Start of EXTRACTED INFORMATION

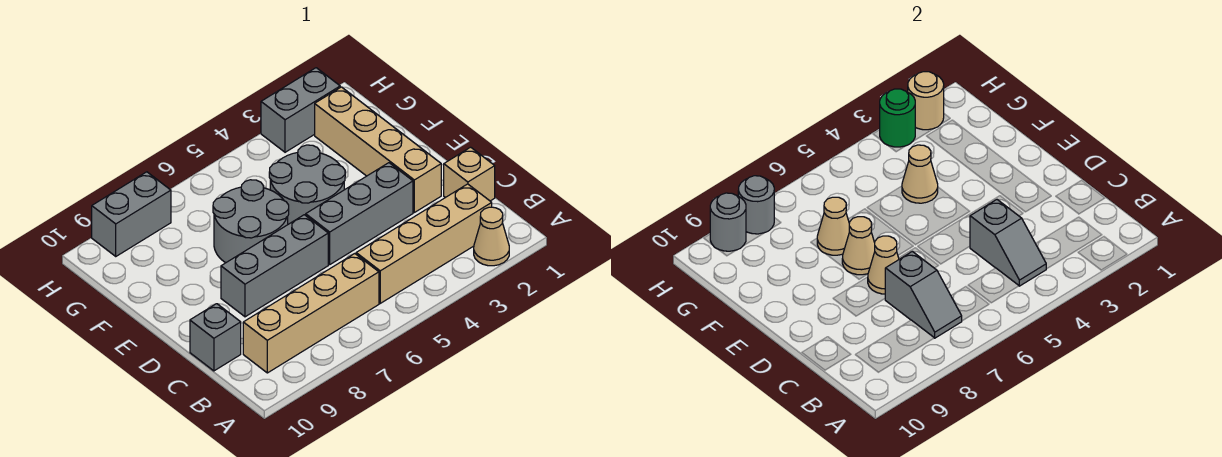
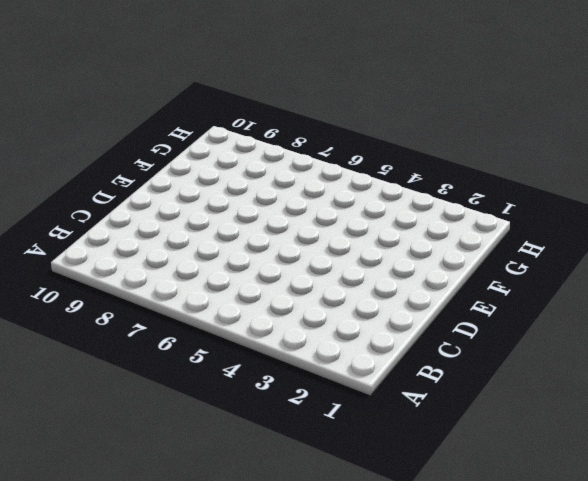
none -> tan cone A2 level 1
none -> tan brick B2:B5 level 1
none -> tan brick B6:B9 level 1

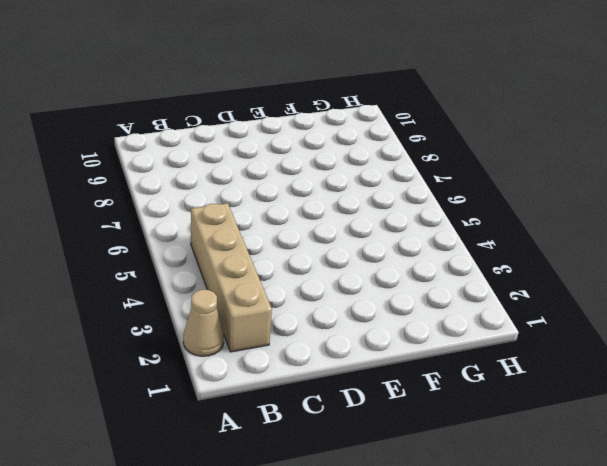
none -> tan brick B6:B9 level 1
none -> tan brick C1 level 1
none -> grey brick C10 level 1

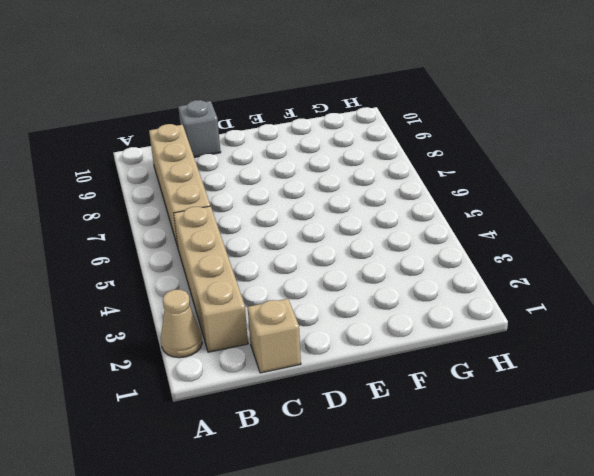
none -> tan brick D2:G2 level 1
none -> grey brick D3:D5 level 1
none -> grey brick D6:D8 level 1

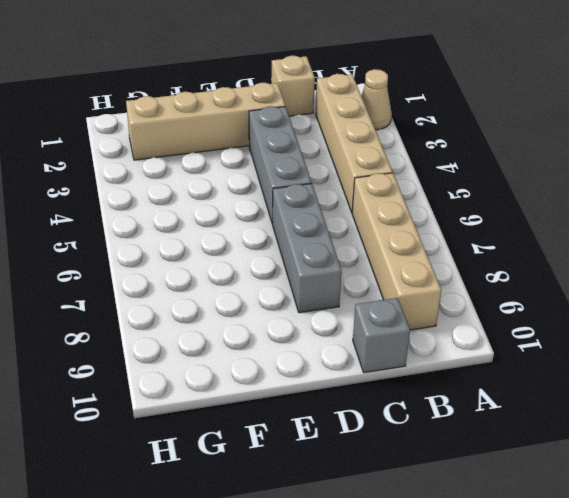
none -> grey round brick E4:F5 level 1
none -> grey round brick E6:F7 level 1
none -> grey brick H2:H3 level 1

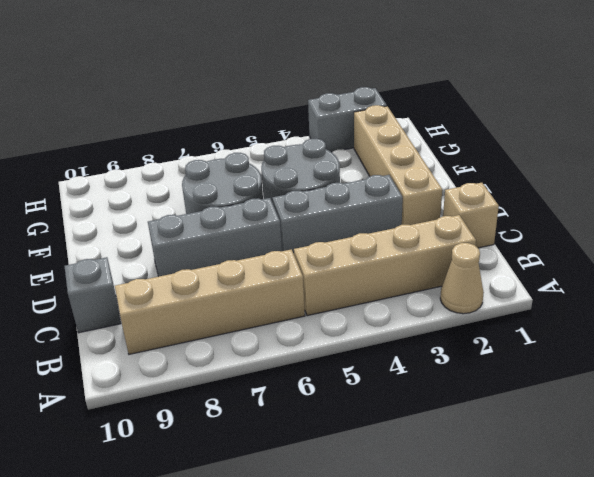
none -> grey brick H8:H9 level 1
none -> grey slope B4:C4 level 2 top C
none -> grey slope B7:C7 level 2 top C

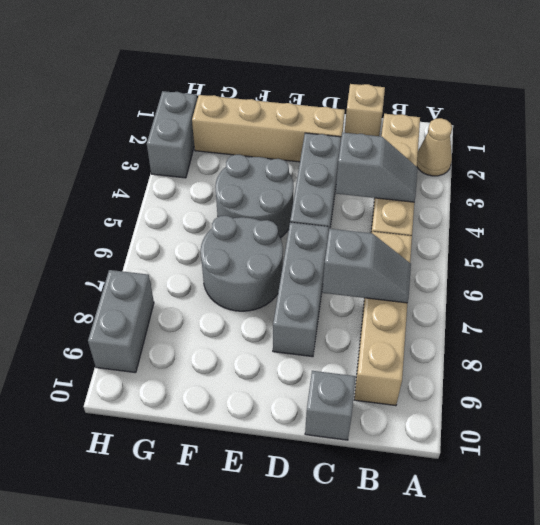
none -> tan cone D7 level 2
none -> tan cone E7 level 2
none -> tan cone F4 level 2

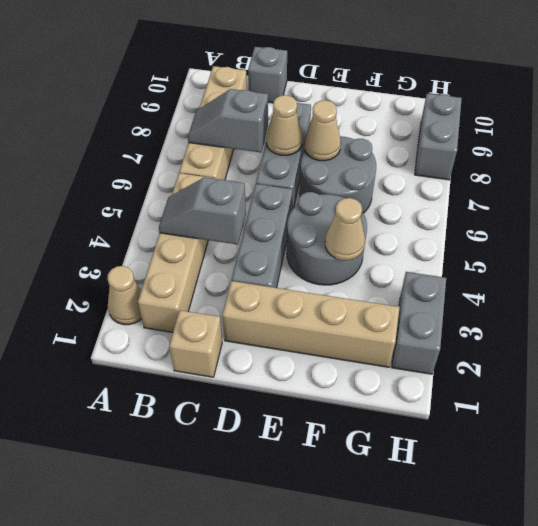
none -> tan cone F7 level 2
none -> tan round brick H2 level 2
none -> green round brick H3 level 2

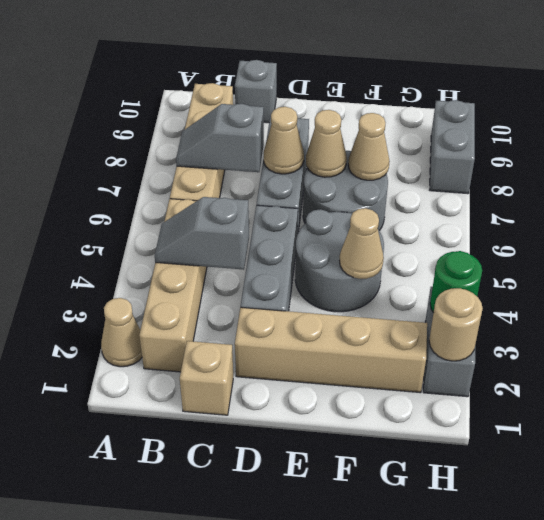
none -> grey round brick H8 level 2
none -> grey round brick H9 level 2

End of EXTRACTED INFORMATION

Look through the entries above, find each line containing "slope", and copy it.

none -> grey slope B4:C4 level 2 top C
none -> grey slope B7:C7 level 2 top C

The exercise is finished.